Dataset entries:
====
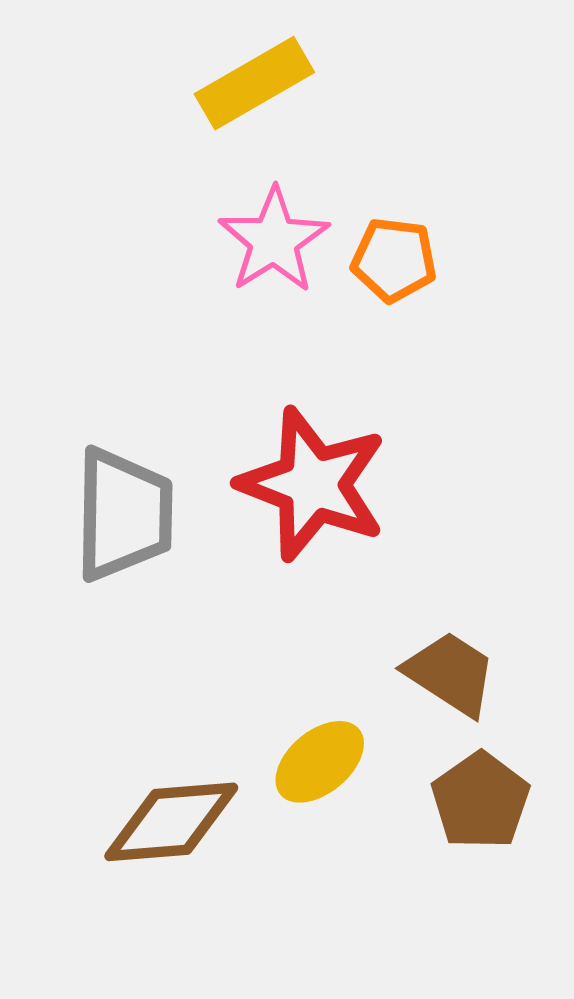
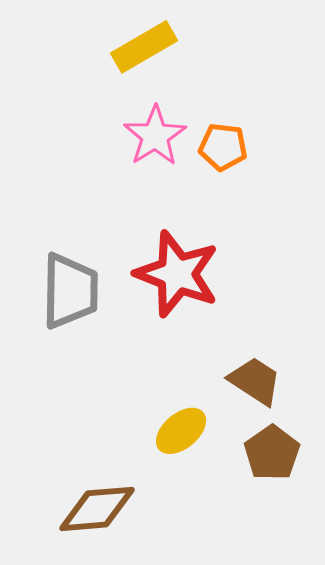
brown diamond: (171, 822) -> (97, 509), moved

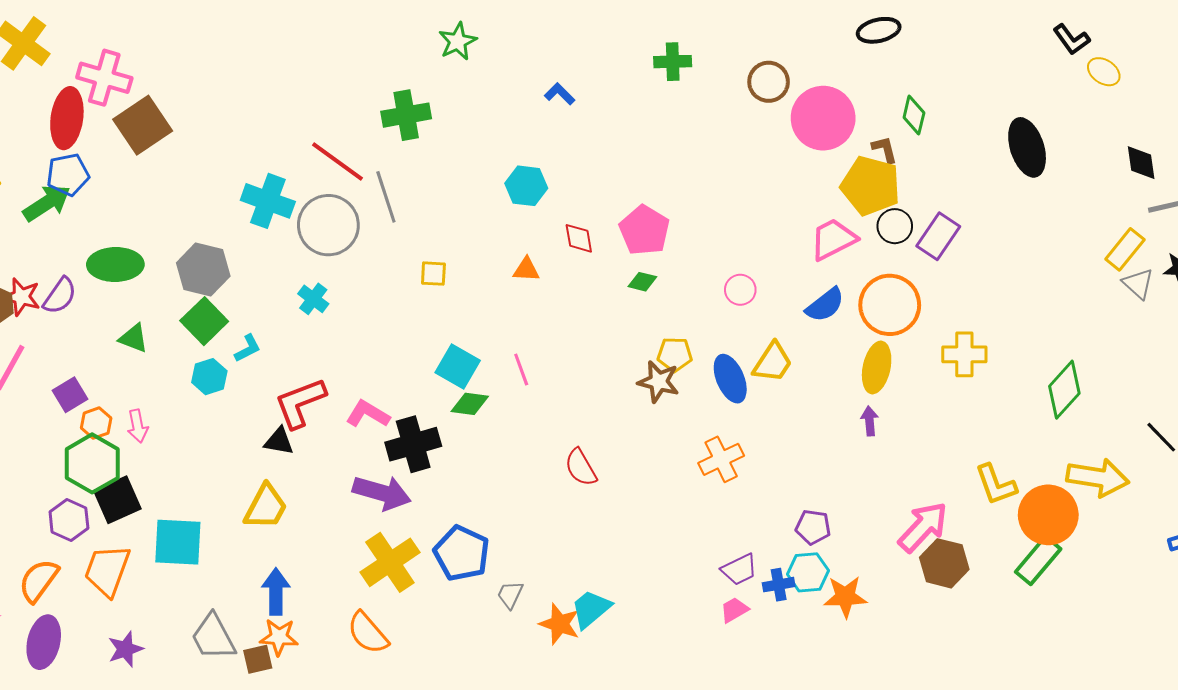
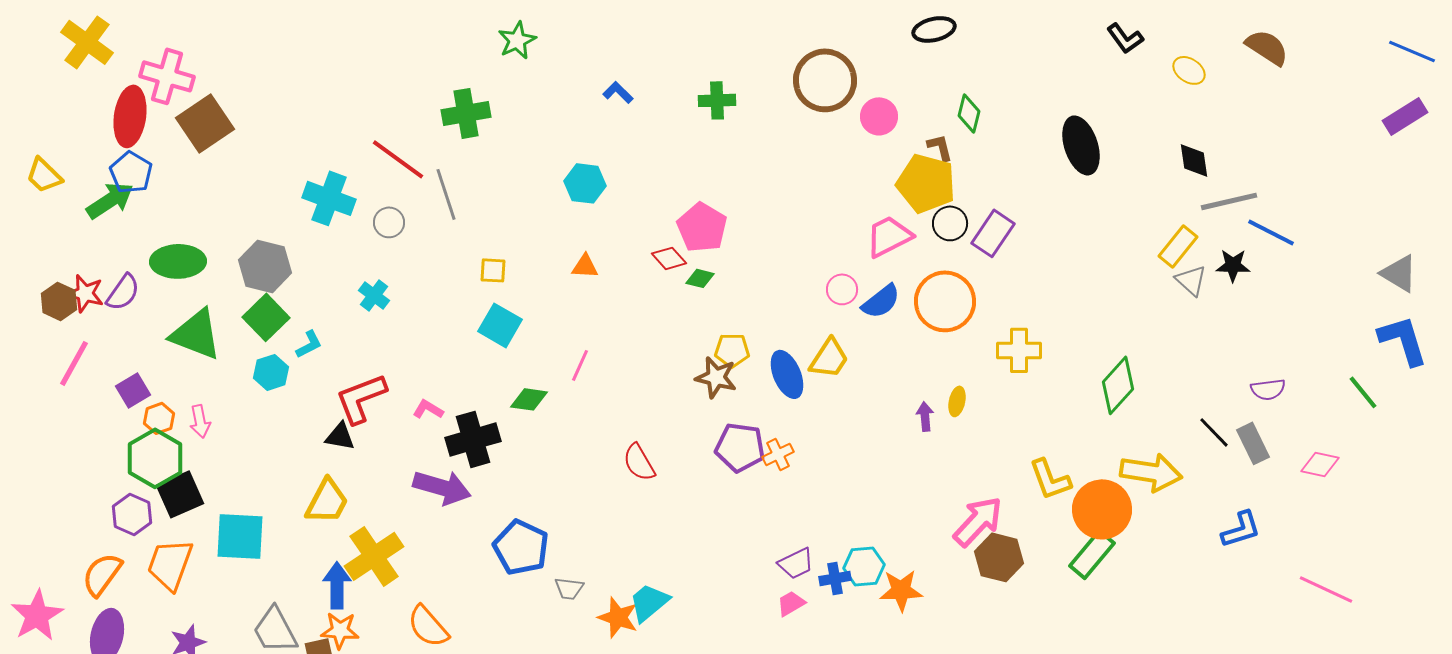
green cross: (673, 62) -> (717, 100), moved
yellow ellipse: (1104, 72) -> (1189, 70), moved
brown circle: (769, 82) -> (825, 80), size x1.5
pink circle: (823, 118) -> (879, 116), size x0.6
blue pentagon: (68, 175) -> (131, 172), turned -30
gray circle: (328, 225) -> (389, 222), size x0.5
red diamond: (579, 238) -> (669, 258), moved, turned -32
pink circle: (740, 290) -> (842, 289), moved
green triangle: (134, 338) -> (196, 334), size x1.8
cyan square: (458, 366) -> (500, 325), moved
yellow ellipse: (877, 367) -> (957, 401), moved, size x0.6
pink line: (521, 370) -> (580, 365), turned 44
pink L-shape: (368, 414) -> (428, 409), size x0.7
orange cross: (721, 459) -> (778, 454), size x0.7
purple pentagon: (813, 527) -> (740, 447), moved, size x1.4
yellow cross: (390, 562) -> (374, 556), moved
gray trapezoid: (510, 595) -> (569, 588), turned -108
====
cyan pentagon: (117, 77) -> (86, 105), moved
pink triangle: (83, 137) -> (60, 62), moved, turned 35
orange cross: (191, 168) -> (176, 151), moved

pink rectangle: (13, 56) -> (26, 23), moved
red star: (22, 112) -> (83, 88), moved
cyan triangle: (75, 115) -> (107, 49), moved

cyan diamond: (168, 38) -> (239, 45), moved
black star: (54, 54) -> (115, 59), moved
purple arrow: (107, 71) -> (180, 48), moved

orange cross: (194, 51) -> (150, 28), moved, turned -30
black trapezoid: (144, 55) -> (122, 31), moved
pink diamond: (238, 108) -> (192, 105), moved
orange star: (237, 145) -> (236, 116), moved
====
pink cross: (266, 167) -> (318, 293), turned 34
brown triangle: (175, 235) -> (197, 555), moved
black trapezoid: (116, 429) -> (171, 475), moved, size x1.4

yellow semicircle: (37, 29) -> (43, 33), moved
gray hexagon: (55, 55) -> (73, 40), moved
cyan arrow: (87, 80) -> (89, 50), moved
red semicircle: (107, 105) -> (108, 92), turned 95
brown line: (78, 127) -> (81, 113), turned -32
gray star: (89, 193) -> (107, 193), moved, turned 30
====
→ TASK DETAILS: All lines above from the line with "cyan diamond: (168, 38) -> (239, 45), moved" through the line with "orange star: (237, 145) -> (236, 116), moved", both included, are to be set down exactly, with nothing else.

→ EXPECTED ANSWER:
cyan diamond: (168, 38) -> (239, 45), moved
black star: (54, 54) -> (115, 59), moved
purple arrow: (107, 71) -> (180, 48), moved

orange cross: (194, 51) -> (150, 28), moved, turned -30
black trapezoid: (144, 55) -> (122, 31), moved
pink diamond: (238, 108) -> (192, 105), moved
orange star: (237, 145) -> (236, 116), moved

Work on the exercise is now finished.